━━ Provided records

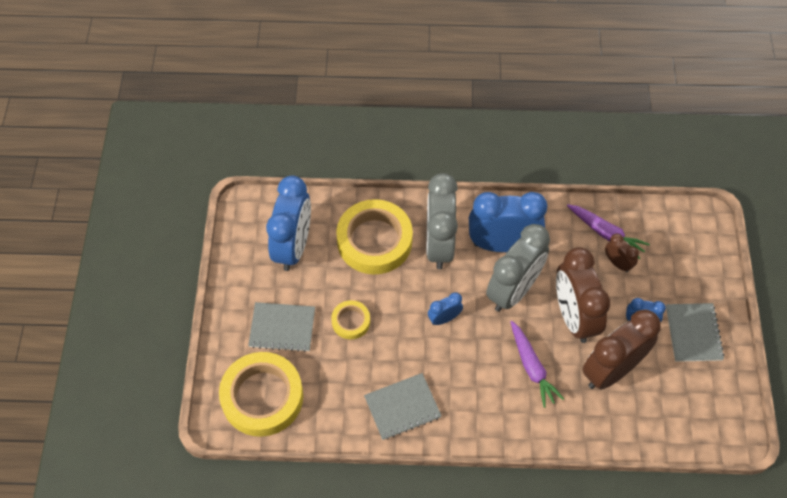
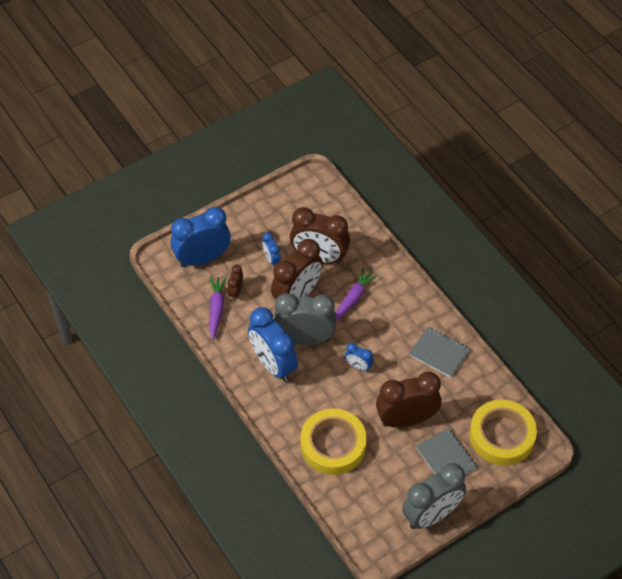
camera: 125 degrees left, 5 degrees down
(293, 247) = (380, 494): blue clock -> blue clock (202, 258)
(351, 321) = (406, 419): yellow tape -> brown clock
(439, 244) = (304, 403): grey clock -> grey clock (431, 515)
(693, 333) = (257, 228): grey notebook -> none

━━━━

Work instruction: Please set down the records exactly, and keep every image out of the copy.

Response:
camera: 125 degrees left, 5 degrees down
(293, 247) = (380, 494): blue clock -> blue clock (202, 258)
(351, 321) = (406, 419): yellow tape -> brown clock
(439, 244) = (304, 403): grey clock -> grey clock (431, 515)
(693, 333) = (257, 228): grey notebook -> none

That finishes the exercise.